(Beginning of Given data)

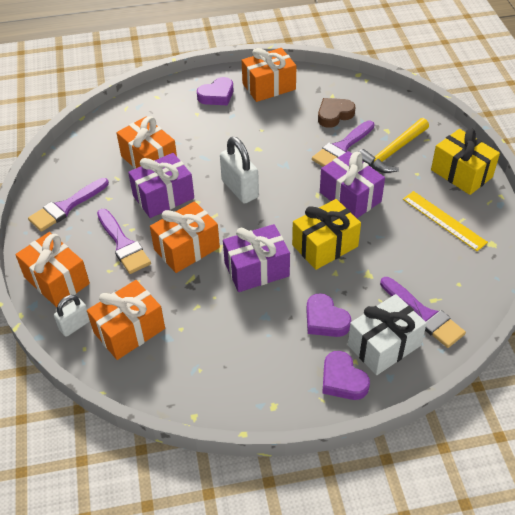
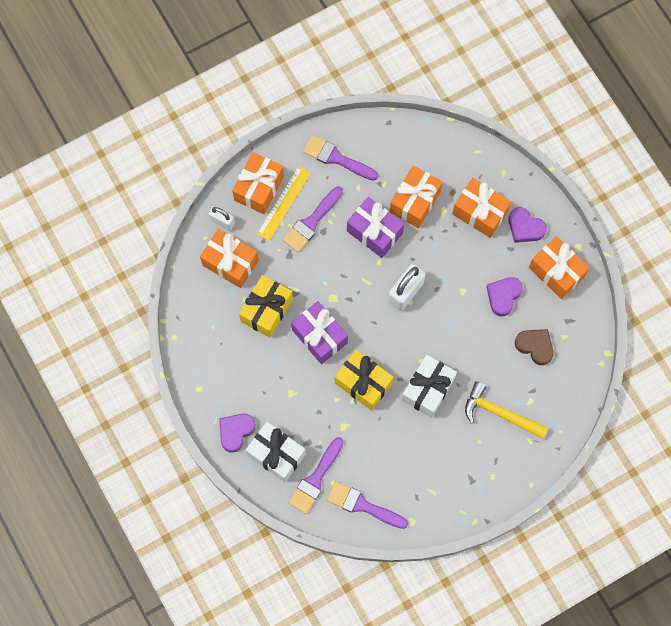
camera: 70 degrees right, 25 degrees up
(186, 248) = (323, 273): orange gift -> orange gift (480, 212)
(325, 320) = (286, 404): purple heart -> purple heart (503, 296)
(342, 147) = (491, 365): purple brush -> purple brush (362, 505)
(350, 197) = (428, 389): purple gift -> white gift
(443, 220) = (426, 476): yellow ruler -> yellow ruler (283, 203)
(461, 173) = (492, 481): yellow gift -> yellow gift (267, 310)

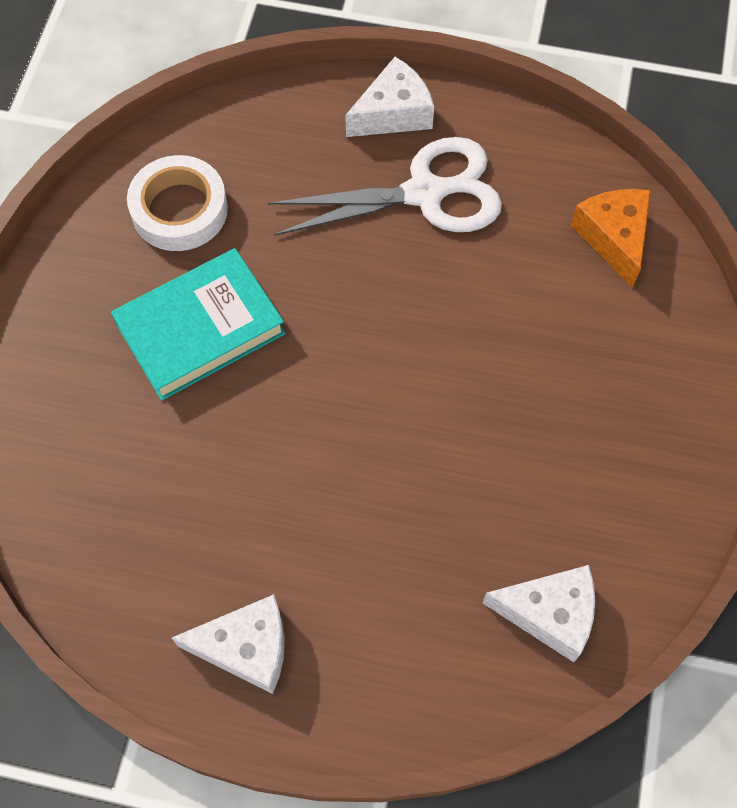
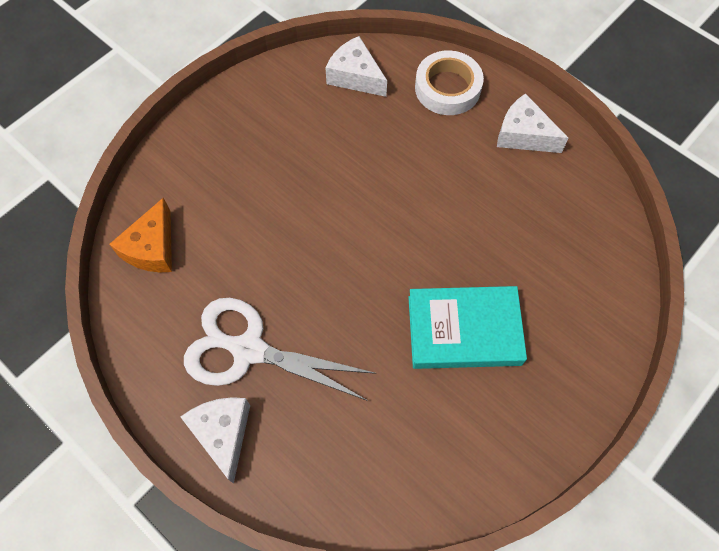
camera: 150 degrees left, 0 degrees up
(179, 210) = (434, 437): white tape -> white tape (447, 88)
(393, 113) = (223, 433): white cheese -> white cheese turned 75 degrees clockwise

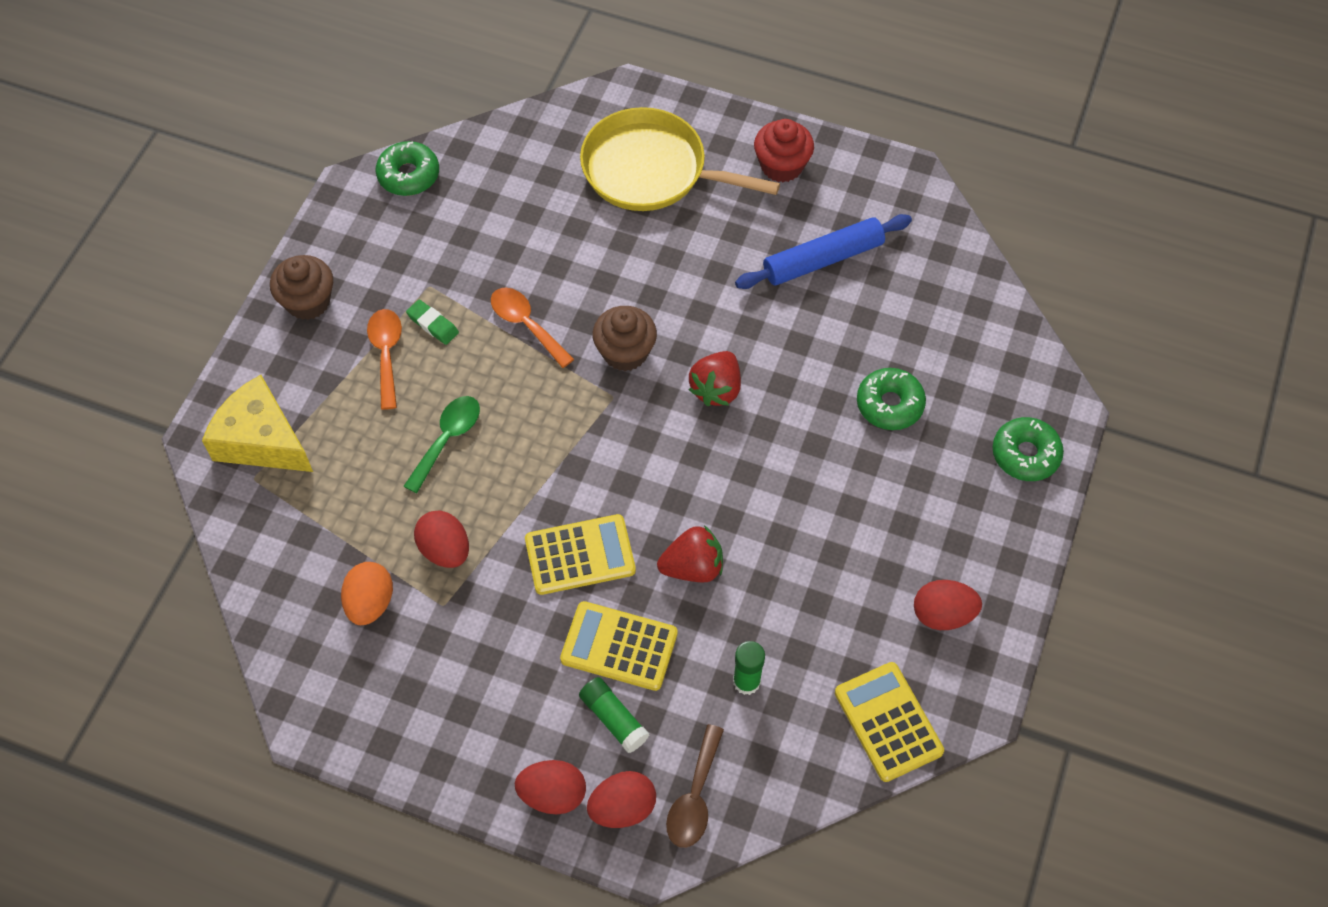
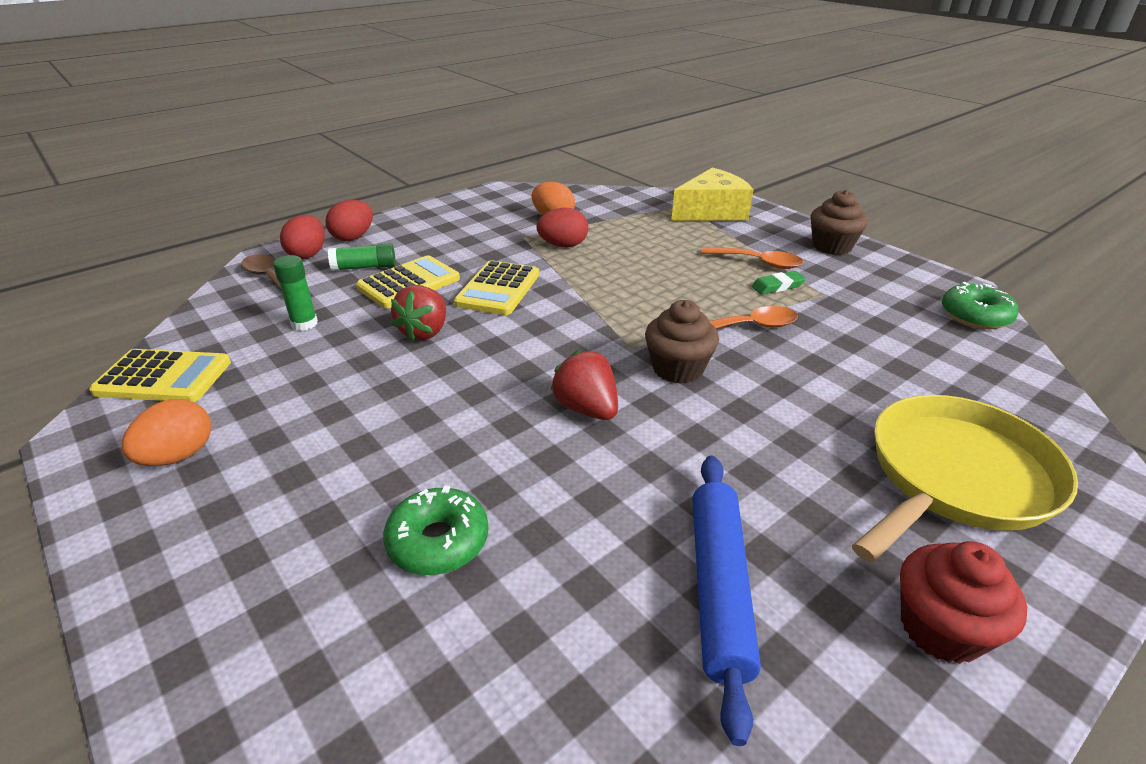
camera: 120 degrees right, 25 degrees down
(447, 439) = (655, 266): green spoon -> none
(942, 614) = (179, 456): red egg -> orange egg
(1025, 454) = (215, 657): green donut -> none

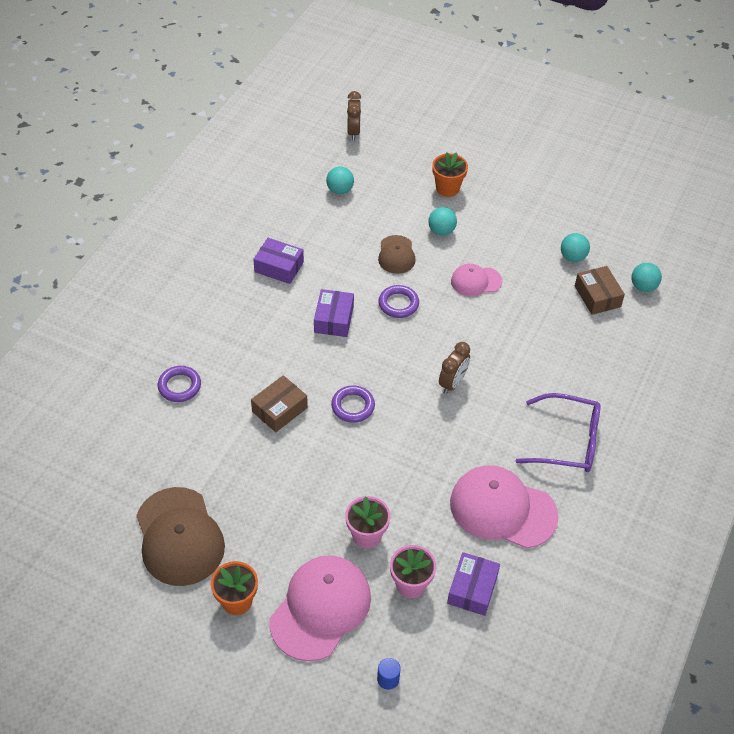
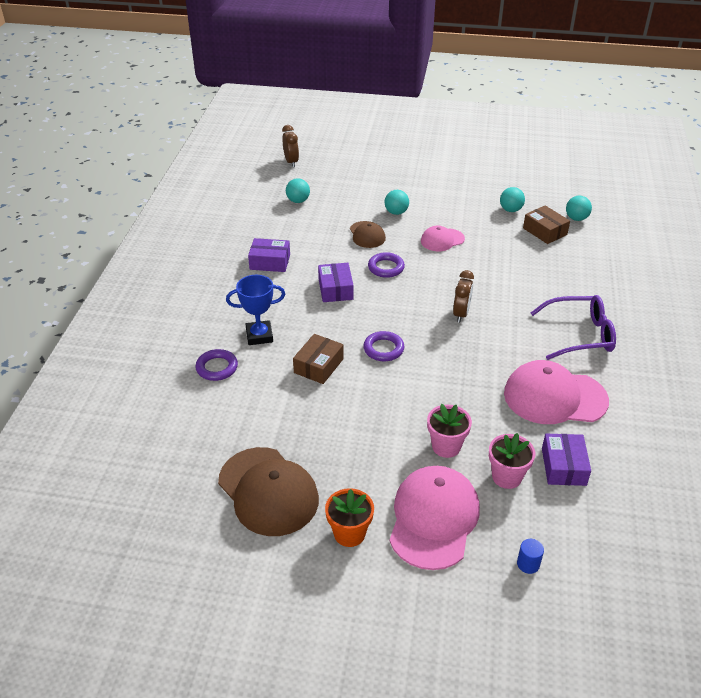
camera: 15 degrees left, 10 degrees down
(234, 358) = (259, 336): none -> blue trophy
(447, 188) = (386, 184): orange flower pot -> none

(End of Given data)

What the task asks: Your answer is the exact run of lines above from the one with "(393, 113) = (223, 433): white" through the one with "(1025, 454) = (215, 657): green donut -> none", both ends included, minus any picture.

Finished task:
(393, 113) = (223, 433): white cheese -> white cheese turned 75 degrees clockwise

camera: 120 degrees right, 25 degrees down
(447, 439) = (655, 266): green spoon -> none
(942, 614) = (179, 456): red egg -> orange egg
(1025, 454) = (215, 657): green donut -> none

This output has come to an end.